**THE PROBLEM**
As the answer, give a copy of each line below that includes the word "right".

**GIVEN DATA**
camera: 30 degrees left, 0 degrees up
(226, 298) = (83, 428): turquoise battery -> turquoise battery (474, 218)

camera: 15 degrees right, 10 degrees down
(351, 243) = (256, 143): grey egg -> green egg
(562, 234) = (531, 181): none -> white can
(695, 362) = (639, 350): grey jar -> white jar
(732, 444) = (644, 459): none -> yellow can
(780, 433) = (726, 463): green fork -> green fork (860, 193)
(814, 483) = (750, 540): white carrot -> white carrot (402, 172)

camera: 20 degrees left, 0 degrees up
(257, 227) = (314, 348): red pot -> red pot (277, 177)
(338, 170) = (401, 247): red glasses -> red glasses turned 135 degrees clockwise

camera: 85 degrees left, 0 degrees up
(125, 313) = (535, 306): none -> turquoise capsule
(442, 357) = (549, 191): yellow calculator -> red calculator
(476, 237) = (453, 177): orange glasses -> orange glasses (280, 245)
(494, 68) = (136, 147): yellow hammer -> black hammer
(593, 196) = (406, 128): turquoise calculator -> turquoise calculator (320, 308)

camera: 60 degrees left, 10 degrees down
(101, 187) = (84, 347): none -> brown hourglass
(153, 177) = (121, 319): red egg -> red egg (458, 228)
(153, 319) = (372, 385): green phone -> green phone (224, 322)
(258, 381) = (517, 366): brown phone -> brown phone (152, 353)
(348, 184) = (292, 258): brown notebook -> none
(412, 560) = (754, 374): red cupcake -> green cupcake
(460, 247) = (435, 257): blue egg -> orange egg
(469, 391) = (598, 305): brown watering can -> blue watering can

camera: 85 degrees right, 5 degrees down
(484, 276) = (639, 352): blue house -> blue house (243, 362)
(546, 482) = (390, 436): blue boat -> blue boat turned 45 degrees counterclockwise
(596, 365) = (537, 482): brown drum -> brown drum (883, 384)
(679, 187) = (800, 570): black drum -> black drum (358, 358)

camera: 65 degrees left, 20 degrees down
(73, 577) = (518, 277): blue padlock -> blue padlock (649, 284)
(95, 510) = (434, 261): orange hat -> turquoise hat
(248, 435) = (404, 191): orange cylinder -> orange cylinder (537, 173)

**RESPONSE AREA**
camera: 15 degrees right, 10 degrees down
camera: 85 degrees right, 5 degrees down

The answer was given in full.